(Scene comparison data)
━━━━━━━━

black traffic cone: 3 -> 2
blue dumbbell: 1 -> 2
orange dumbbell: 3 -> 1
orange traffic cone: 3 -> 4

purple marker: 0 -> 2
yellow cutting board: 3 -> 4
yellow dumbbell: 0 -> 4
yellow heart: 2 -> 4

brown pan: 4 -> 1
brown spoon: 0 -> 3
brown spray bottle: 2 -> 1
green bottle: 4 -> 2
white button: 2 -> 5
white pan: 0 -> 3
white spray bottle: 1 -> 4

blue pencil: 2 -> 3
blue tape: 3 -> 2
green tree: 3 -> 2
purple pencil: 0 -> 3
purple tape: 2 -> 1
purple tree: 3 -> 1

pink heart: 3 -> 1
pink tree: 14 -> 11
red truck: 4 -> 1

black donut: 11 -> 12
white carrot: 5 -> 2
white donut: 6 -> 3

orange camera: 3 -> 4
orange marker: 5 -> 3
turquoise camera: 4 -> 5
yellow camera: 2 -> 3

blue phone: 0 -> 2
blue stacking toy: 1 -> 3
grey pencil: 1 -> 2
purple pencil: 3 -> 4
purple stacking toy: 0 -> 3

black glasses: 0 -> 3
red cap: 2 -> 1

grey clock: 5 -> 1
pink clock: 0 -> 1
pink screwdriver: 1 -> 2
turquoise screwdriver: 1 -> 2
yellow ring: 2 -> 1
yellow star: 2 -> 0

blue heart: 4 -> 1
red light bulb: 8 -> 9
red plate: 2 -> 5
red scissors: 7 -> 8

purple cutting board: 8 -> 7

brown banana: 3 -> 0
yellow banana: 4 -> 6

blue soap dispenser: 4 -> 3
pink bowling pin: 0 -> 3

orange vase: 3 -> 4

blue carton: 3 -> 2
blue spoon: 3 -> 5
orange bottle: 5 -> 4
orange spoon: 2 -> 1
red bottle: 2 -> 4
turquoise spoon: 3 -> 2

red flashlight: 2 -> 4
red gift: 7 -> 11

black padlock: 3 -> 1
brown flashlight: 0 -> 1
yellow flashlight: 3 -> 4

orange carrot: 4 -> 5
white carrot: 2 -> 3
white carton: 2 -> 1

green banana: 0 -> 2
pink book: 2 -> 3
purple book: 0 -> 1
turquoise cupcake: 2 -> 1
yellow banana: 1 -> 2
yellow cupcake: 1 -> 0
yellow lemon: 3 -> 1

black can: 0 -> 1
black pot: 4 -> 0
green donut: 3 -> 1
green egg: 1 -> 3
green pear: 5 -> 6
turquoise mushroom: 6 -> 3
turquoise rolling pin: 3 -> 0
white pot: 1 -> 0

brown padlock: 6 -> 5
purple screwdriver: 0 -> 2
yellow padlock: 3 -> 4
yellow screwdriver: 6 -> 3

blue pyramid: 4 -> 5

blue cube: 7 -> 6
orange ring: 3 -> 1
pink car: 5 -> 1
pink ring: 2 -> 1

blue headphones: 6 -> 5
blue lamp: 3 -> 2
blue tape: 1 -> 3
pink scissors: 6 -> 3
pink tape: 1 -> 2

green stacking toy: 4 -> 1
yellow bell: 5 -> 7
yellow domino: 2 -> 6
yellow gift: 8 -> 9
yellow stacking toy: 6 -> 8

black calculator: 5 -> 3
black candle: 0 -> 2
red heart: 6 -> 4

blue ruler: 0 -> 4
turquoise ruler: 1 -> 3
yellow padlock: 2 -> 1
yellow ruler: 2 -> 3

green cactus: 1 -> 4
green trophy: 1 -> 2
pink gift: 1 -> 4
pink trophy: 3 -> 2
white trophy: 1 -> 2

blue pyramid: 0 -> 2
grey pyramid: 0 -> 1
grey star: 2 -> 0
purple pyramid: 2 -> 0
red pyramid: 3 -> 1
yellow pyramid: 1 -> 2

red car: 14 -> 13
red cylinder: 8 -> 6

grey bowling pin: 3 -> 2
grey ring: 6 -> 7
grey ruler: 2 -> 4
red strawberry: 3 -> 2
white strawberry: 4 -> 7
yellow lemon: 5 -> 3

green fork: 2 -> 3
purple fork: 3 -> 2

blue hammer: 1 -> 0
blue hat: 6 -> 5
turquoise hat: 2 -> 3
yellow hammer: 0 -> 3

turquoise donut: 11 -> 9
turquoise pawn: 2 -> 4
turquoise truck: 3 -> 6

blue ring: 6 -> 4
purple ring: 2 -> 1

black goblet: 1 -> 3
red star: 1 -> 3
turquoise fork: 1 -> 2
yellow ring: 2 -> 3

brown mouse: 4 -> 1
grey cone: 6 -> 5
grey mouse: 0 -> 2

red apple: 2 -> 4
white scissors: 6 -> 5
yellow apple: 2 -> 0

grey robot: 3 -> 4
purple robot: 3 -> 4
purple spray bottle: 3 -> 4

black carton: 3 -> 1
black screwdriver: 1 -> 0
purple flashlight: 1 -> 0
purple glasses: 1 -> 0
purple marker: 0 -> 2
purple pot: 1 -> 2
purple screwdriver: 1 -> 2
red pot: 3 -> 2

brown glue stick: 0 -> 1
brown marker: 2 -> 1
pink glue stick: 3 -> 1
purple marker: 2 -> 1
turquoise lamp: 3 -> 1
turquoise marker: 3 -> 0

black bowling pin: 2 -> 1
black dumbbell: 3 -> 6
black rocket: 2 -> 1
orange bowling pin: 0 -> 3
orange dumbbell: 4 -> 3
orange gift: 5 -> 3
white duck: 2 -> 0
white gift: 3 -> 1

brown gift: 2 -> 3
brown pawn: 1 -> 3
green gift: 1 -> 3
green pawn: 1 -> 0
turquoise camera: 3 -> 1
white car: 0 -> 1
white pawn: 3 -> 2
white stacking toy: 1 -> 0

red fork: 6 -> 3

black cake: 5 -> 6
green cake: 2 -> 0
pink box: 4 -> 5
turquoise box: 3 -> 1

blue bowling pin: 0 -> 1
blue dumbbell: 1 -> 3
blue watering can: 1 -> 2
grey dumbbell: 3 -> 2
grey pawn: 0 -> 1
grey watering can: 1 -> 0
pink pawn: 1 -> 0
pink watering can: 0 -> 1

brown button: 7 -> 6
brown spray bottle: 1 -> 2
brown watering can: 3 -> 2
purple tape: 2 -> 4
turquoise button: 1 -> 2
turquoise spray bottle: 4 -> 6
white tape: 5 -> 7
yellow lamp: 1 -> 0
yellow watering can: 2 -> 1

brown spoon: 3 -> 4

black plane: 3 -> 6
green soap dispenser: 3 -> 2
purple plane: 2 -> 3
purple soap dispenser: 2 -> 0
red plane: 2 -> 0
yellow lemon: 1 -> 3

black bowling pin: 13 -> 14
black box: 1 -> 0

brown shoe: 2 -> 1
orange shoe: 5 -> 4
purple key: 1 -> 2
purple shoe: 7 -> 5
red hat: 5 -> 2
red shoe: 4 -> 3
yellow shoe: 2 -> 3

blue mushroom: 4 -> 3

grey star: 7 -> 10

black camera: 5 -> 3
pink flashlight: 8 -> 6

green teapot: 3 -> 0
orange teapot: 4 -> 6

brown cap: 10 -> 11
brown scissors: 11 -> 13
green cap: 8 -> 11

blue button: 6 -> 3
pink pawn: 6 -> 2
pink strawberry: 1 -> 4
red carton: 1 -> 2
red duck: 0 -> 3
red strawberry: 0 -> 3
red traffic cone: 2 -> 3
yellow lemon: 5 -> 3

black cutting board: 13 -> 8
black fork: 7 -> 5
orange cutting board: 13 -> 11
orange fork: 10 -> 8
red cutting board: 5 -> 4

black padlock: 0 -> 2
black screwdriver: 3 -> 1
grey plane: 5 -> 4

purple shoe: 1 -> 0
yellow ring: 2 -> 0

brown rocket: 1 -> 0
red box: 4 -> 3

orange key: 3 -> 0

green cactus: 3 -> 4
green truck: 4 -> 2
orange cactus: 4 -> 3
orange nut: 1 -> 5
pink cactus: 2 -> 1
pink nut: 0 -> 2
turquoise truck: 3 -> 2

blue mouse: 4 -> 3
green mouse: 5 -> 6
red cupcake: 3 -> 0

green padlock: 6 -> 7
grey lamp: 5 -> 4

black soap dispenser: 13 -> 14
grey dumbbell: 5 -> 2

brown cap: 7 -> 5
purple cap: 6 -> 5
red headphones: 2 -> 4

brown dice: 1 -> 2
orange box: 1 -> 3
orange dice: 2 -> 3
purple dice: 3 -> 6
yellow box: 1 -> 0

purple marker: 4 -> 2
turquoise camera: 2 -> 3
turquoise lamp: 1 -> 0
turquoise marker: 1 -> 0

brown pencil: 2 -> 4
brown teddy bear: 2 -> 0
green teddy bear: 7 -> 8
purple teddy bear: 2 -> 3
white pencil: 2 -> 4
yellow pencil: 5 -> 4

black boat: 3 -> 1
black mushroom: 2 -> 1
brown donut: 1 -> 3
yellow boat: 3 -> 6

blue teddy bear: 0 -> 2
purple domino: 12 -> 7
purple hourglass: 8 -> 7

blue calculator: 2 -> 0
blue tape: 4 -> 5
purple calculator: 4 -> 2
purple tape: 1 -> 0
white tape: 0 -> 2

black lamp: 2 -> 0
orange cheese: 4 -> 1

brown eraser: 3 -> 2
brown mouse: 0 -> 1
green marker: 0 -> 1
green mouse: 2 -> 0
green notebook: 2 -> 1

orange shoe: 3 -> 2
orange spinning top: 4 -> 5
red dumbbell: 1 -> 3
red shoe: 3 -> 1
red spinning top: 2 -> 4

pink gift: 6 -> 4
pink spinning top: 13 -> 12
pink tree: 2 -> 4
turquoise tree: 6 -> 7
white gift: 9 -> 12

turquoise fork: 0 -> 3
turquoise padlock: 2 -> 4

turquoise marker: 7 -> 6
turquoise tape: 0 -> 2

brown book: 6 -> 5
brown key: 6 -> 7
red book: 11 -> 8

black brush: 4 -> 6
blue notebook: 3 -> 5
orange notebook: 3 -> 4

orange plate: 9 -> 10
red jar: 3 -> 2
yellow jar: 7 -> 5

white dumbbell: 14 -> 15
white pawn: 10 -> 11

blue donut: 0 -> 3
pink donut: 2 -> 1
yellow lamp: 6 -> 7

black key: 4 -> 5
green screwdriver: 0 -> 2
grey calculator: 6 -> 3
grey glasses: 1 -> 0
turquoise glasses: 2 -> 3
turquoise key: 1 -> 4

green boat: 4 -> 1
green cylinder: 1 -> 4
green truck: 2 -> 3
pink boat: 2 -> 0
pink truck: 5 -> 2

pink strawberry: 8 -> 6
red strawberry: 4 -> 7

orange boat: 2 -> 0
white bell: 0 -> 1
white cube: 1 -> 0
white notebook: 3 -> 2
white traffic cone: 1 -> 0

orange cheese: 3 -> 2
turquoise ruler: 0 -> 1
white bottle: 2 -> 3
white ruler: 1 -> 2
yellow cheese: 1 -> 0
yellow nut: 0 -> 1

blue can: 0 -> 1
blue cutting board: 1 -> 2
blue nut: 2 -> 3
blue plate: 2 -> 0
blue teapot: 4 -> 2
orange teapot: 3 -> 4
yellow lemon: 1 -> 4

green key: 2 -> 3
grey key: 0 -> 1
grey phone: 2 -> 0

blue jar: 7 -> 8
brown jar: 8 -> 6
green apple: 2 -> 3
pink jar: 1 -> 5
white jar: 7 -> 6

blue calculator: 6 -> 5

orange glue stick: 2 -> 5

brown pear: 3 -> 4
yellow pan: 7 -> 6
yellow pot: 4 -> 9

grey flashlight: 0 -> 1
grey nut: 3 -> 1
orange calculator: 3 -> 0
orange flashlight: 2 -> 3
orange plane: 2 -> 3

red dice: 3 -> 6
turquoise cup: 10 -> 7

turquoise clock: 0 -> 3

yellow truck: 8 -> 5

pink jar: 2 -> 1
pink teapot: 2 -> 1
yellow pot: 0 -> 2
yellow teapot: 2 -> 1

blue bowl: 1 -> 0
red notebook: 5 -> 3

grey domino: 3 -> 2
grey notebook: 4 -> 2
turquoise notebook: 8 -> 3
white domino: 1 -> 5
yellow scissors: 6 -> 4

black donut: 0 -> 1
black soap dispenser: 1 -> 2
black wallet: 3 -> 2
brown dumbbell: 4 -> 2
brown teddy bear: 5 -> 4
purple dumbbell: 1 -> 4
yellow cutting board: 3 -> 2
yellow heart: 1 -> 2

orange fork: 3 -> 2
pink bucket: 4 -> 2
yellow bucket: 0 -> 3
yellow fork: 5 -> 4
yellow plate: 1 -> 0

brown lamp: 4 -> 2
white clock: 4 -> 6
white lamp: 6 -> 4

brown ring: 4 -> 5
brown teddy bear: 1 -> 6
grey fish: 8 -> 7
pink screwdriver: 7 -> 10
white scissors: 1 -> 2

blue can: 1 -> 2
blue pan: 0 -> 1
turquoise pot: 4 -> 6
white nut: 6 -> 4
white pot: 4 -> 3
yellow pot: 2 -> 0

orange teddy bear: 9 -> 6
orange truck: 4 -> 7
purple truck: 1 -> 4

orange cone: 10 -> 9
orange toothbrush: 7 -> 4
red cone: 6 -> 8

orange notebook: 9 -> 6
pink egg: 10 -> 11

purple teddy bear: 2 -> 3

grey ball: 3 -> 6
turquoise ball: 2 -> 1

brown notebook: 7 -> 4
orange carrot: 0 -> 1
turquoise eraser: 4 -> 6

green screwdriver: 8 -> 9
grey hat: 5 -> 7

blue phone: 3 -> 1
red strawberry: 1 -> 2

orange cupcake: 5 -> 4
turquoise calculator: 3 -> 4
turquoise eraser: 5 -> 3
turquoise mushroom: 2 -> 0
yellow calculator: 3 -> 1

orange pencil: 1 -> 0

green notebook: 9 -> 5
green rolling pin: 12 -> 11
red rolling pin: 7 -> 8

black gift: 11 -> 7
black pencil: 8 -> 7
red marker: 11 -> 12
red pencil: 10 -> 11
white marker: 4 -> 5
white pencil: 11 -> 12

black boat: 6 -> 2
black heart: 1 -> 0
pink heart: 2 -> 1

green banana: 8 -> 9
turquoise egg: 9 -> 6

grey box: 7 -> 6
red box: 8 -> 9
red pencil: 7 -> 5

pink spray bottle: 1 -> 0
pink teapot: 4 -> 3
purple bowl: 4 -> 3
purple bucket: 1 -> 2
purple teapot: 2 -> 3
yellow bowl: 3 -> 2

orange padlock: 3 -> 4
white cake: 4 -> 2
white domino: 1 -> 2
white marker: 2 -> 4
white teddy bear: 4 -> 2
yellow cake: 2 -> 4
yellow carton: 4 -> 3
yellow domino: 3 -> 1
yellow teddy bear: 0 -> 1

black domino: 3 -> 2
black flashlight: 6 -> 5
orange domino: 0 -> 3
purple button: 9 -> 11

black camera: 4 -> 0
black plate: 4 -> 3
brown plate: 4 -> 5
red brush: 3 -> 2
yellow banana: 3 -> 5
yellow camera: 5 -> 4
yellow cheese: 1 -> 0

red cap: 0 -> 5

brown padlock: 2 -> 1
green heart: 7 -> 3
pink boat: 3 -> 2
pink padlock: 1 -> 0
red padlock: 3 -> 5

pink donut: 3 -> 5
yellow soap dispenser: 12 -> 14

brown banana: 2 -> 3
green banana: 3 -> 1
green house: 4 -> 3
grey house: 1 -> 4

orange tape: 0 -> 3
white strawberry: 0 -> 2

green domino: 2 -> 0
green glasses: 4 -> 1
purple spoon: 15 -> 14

━━━━━━━━

## REQUIRED WORK
Show all lines in the records above that hold "spoon".

## RESULT OF THIS TASK
brown spoon: 0 -> 3
blue spoon: 3 -> 5
orange spoon: 2 -> 1
turquoise spoon: 3 -> 2
brown spoon: 3 -> 4
purple spoon: 15 -> 14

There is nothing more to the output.